(Data excerpts)
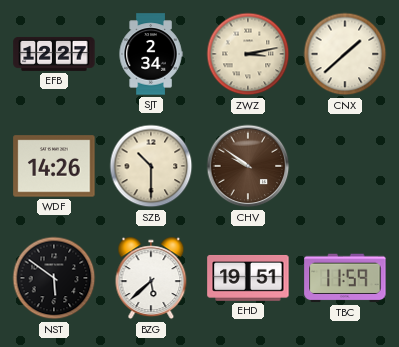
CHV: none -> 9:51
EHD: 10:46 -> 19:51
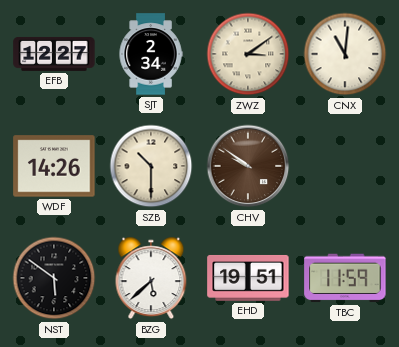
ZWZ: 3:13 -> 3:09
CNX: 1:38 -> 11:01
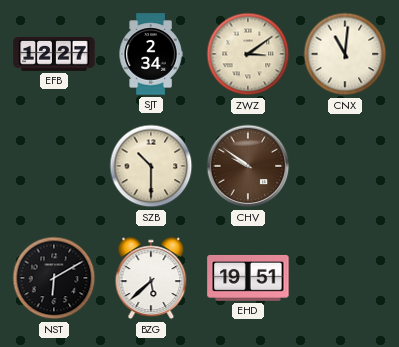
WDF: 14:26 -> none
NST: 5:51 -> 6:10
TBC: 11:59 -> none
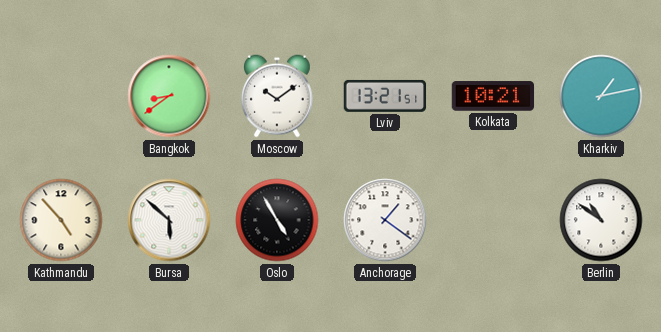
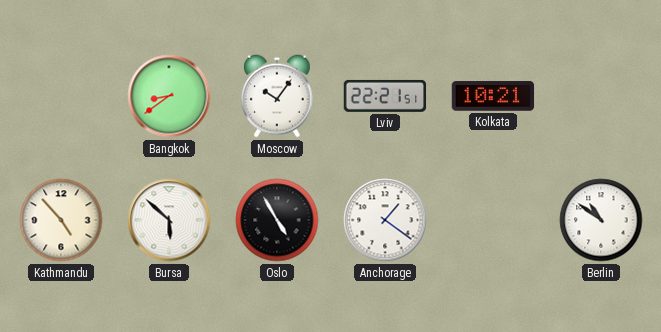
Moscow: 10:09 -> 10:06
Lviv: 13:21 -> 22:21
Kharkiv: 1:13 -> none
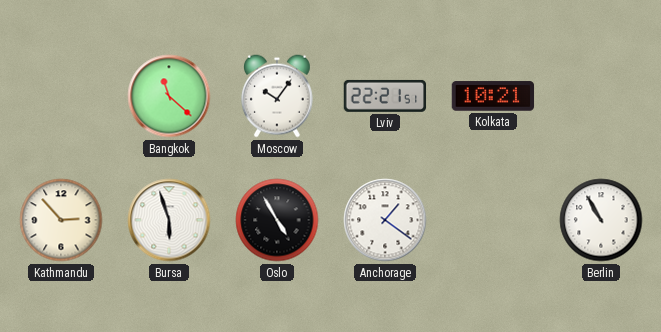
Bangkok: 8:39 -> 11:22
Kathmandu: 4:53 -> 2:53
Bursa: 5:52 -> 5:57
Berlin: 10:51 -> 10:55
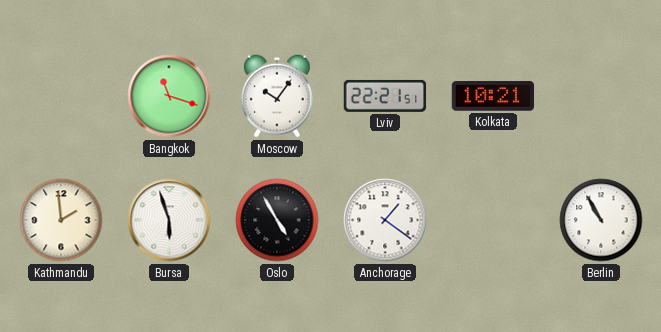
Bangkok: 11:22 -> 11:18
Kathmandu: 2:53 -> 1:59
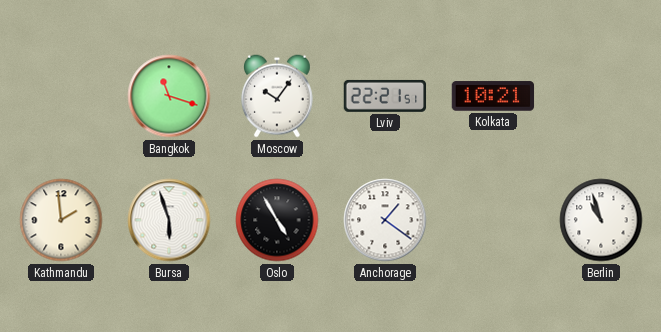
Berlin: 10:55 -> 10:57
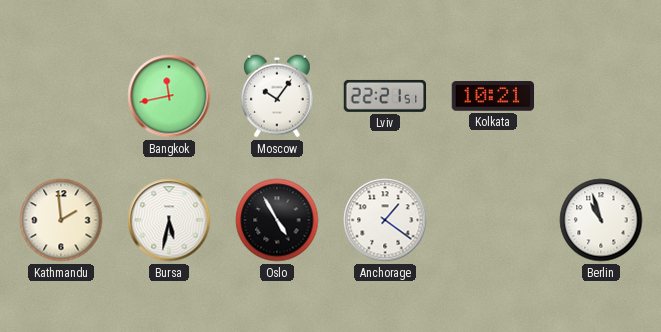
Bangkok: 11:18 -> 11:43
Bursa: 5:57 -> 5:32
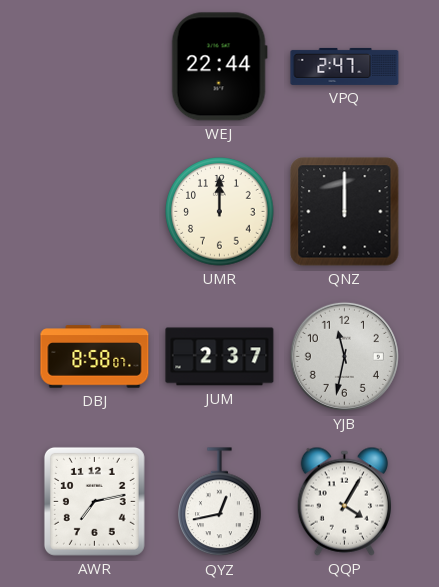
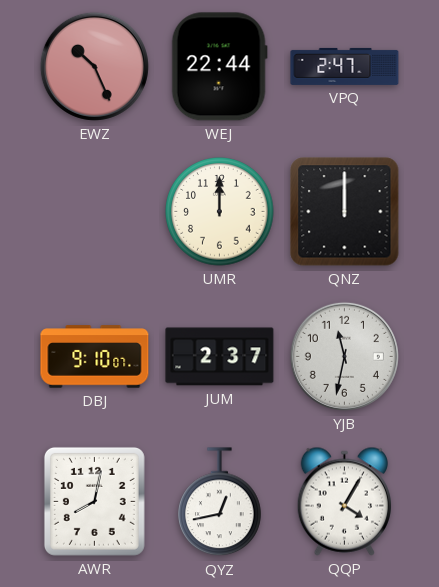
EWZ: none -> 10:26
DBJ: 8:58 -> 9:10
AWR: 7:13 -> 8:02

[Task requirements] Return every line of the entries above word for word, leaving out the picture lines.

[In response]
CHV: none -> 9:51
EHD: 10:46 -> 19:51
ZWZ: 3:13 -> 3:09
CNX: 1:38 -> 11:01
WDF: 14:26 -> none
NST: 5:51 -> 6:10
TBC: 11:59 -> none
Moscow: 10:09 -> 10:06
Lviv: 13:21 -> 22:21
Kharkiv: 1:13 -> none
Bangkok: 8:39 -> 11:22
Kathmandu: 4:53 -> 2:53
Bursa: 5:52 -> 5:57
Berlin: 10:51 -> 10:55
Bangkok: 11:22 -> 11:18
Kathmandu: 2:53 -> 1:59
Berlin: 10:55 -> 10:57
Bangkok: 11:18 -> 11:43
Bursa: 5:57 -> 5:32
EWZ: none -> 10:26
DBJ: 8:58 -> 9:10
AWR: 7:13 -> 8:02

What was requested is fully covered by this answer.